Return every one of the lines below that contains the string "time", matching case exactly.

▸ **RECORDS FOR THIS TASK**:

+ + + + +

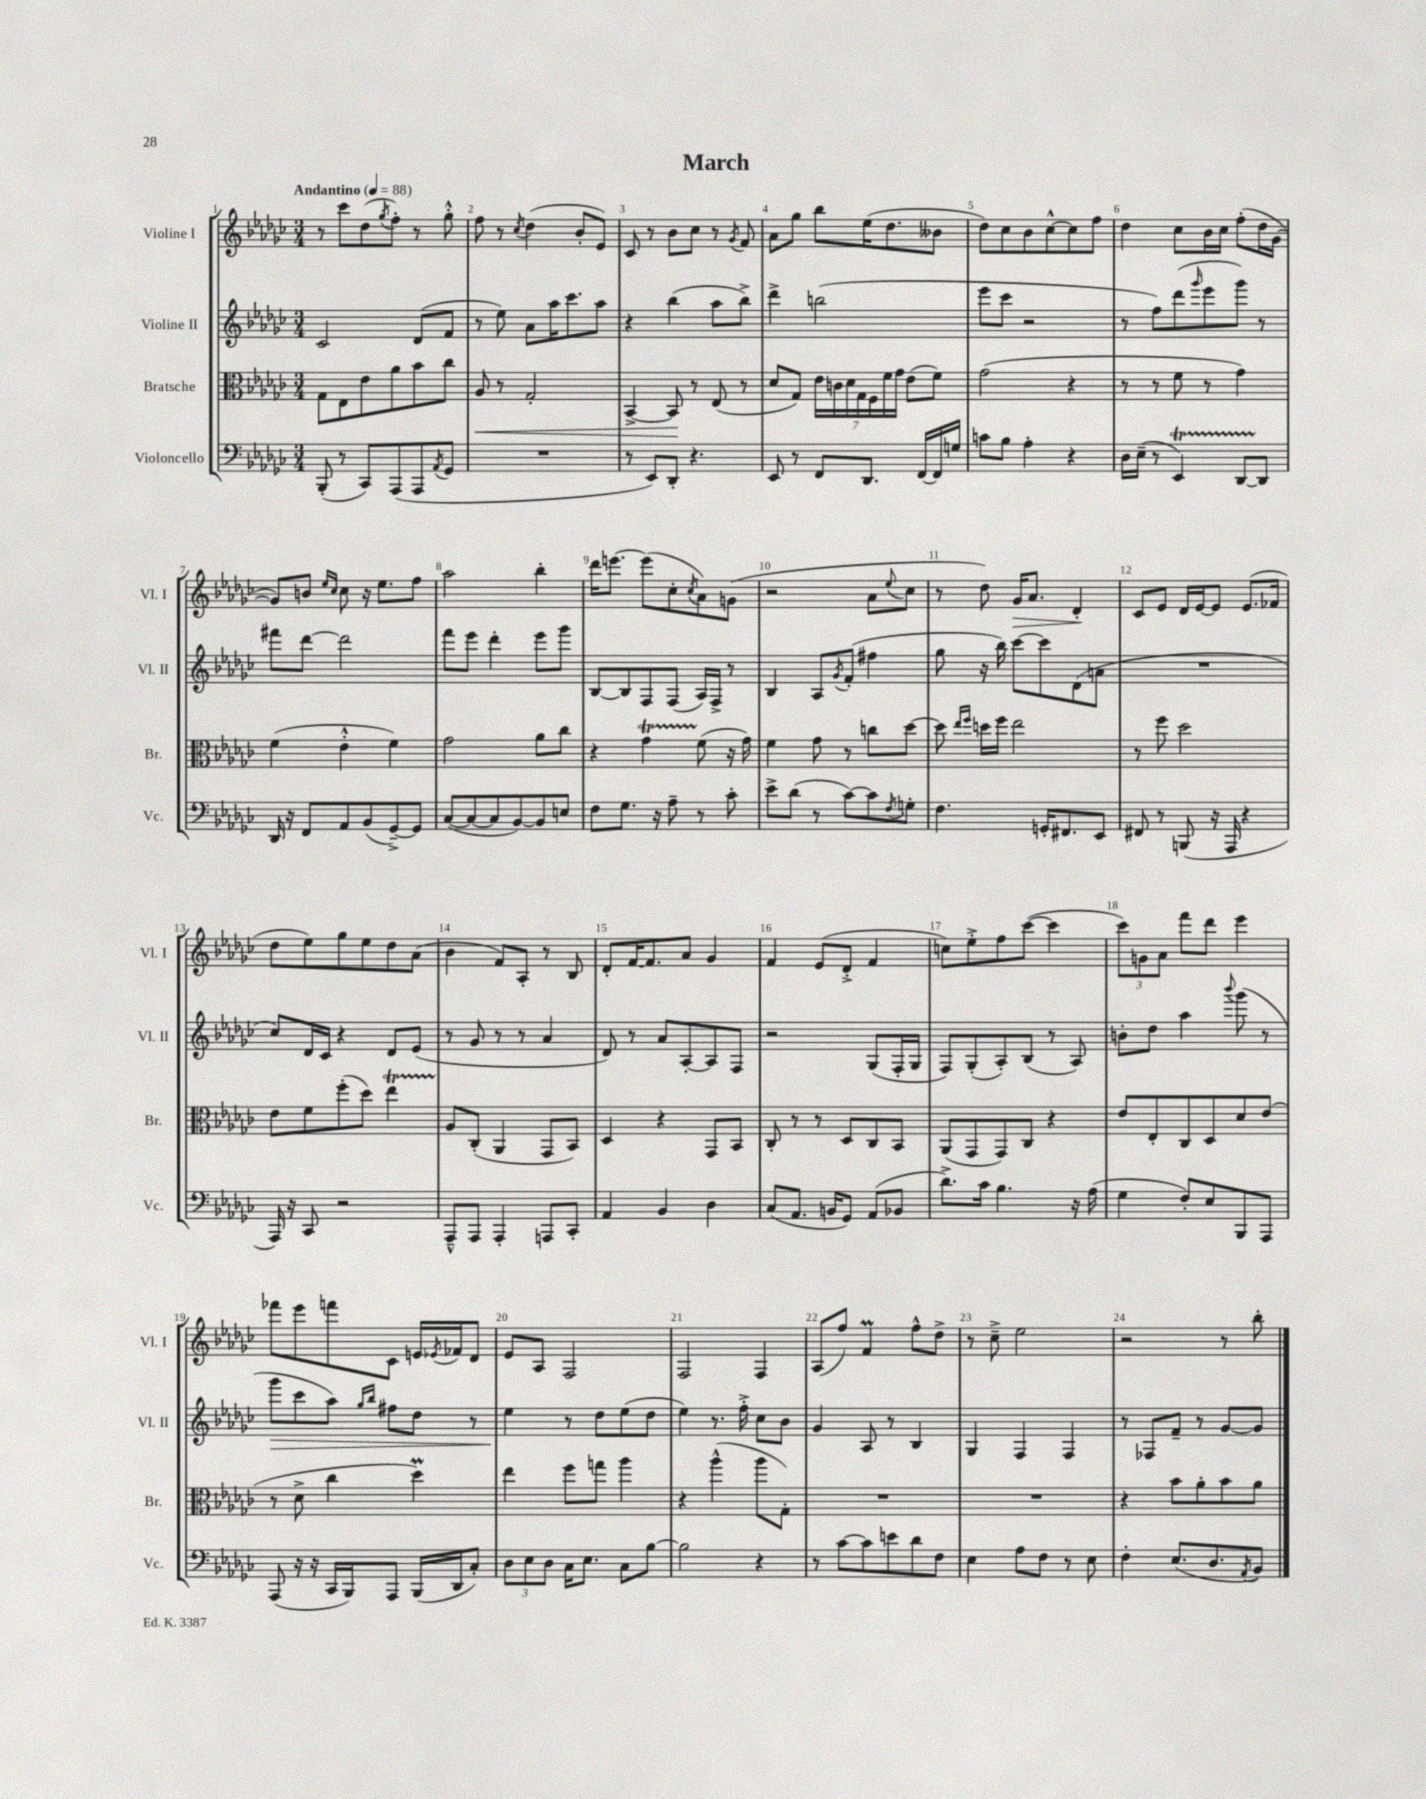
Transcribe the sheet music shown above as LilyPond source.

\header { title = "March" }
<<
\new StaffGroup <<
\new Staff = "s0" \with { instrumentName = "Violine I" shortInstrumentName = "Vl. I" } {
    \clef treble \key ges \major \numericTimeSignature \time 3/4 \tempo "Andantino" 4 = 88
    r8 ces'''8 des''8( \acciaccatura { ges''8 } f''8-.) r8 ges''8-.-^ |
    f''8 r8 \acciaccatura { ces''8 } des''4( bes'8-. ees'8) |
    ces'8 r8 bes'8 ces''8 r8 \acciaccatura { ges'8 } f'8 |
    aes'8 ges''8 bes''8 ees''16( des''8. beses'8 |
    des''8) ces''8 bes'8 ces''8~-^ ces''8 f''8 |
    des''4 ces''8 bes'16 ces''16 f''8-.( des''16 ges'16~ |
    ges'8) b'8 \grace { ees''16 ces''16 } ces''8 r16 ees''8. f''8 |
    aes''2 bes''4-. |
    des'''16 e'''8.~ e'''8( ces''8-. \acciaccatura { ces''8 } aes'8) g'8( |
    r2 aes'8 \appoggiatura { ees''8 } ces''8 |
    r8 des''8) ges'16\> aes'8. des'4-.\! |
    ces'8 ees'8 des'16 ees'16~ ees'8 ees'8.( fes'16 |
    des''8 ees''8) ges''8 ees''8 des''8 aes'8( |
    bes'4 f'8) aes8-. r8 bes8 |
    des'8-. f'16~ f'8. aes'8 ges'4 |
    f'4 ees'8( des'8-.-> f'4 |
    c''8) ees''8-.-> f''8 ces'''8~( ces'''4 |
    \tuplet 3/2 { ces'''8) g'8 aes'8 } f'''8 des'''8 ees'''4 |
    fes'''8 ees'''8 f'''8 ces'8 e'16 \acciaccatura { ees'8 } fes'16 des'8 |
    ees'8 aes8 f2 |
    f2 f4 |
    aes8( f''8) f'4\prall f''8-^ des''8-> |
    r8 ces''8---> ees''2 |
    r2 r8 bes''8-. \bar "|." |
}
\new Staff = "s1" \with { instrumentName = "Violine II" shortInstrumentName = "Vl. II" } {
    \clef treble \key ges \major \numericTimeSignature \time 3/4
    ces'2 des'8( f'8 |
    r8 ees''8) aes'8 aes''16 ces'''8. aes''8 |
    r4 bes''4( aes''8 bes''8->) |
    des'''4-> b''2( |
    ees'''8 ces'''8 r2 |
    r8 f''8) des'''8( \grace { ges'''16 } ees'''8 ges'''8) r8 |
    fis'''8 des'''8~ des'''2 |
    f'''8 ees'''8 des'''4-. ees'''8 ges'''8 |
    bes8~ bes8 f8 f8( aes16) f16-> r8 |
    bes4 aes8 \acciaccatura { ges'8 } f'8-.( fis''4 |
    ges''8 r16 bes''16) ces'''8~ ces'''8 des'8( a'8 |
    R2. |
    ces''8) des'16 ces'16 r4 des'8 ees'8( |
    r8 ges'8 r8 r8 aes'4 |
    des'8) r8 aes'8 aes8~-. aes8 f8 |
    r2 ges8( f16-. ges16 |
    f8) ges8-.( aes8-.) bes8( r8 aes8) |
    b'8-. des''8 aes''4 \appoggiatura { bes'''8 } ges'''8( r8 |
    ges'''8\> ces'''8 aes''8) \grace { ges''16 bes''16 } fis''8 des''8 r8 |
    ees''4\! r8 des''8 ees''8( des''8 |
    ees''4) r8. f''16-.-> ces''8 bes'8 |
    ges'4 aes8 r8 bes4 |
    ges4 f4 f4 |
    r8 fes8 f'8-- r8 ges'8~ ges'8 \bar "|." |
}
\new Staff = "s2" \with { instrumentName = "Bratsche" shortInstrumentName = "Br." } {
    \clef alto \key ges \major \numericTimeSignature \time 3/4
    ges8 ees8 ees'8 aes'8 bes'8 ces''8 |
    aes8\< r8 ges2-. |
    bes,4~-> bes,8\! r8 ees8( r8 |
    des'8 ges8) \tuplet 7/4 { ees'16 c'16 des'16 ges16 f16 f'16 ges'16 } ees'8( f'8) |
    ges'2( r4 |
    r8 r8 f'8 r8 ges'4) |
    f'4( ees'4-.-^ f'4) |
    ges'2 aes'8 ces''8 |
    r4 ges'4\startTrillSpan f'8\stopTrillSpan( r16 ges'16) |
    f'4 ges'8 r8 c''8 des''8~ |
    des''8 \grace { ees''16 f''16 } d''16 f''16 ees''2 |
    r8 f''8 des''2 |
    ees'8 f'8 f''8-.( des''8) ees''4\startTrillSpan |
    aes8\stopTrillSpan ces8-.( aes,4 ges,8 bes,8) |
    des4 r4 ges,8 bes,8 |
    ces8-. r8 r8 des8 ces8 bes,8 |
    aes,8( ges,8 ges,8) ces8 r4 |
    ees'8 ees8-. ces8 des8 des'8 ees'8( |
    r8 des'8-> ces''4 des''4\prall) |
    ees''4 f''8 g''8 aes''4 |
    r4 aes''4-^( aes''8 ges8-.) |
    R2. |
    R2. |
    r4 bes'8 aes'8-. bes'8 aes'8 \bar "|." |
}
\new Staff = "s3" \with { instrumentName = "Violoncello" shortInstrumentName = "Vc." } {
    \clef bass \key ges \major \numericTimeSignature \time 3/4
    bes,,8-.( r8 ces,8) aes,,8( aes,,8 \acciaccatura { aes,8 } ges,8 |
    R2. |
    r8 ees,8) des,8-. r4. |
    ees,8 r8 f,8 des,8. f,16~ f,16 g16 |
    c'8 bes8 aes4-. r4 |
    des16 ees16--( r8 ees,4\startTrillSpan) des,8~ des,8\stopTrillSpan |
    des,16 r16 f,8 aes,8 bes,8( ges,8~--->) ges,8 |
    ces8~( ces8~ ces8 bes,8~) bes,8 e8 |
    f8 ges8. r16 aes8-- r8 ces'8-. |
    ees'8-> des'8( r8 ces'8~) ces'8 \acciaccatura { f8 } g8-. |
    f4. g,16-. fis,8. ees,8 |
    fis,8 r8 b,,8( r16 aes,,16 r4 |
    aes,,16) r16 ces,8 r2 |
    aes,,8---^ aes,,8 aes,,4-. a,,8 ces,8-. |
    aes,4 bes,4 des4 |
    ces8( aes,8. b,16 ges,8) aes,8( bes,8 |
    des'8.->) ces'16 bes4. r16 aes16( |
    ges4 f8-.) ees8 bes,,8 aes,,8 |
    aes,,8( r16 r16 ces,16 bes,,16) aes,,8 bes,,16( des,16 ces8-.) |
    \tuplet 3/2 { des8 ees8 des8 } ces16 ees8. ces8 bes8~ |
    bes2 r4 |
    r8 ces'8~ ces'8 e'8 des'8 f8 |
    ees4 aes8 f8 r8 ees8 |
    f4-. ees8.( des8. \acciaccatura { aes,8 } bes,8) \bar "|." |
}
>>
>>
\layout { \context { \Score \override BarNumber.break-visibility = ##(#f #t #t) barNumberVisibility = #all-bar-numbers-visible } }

+ + + + +

▸ **THE OUTPUT**:
    \clef treble \key ges \major \numericTimeSignature \time 3/4 \tempo "Andantino" 4 = 88
    \clef treble \key ges \major \numericTimeSignature \time 3/4
    \clef alto \key ges \major \numericTimeSignature \time 3/4
    \clef bass \key ges \major \numericTimeSignature \time 3/4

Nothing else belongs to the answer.